== DATA SHOWN ==
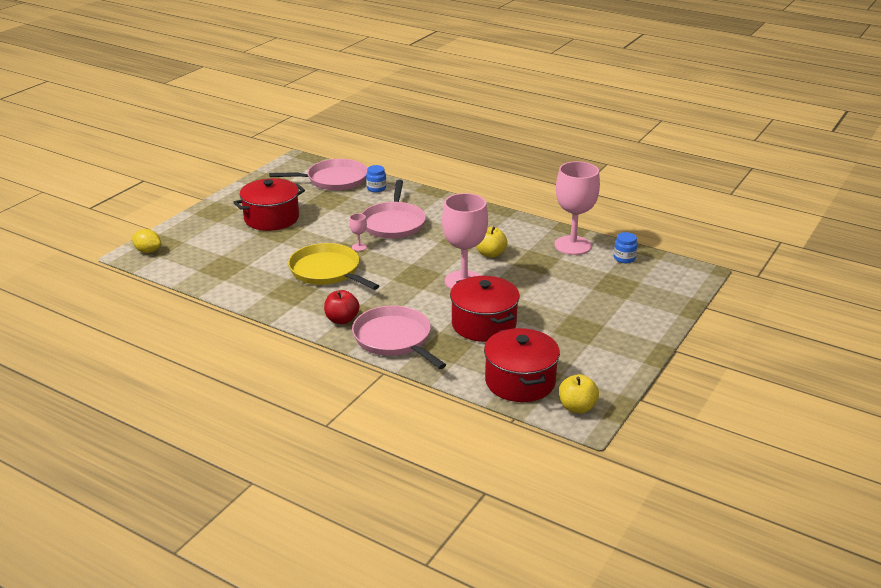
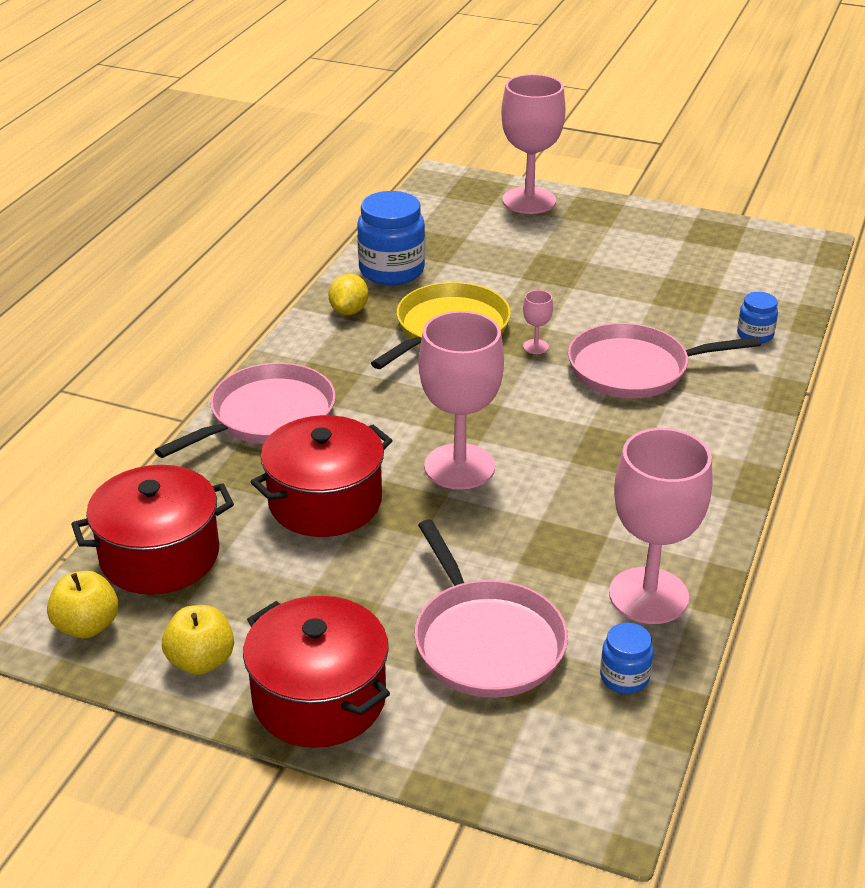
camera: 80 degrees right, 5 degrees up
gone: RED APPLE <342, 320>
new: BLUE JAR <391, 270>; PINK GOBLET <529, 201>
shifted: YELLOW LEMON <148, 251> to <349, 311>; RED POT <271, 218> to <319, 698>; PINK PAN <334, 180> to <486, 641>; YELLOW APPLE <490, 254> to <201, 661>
===
> [PROBLEM DESCRIPTION]
Only the text of the listing above is copied, exactly as written; its pictures are dropped.

> [TASK ANSWER]
camera: 80 degrees right, 5 degrees up
gone: RED APPLE <342, 320>
new: BLUE JAR <391, 270>; PINK GOBLET <529, 201>
shifted: YELLOW LEMON <148, 251> to <349, 311>; RED POT <271, 218> to <319, 698>; PINK PAN <334, 180> to <486, 641>; YELLOW APPLE <490, 254> to <201, 661>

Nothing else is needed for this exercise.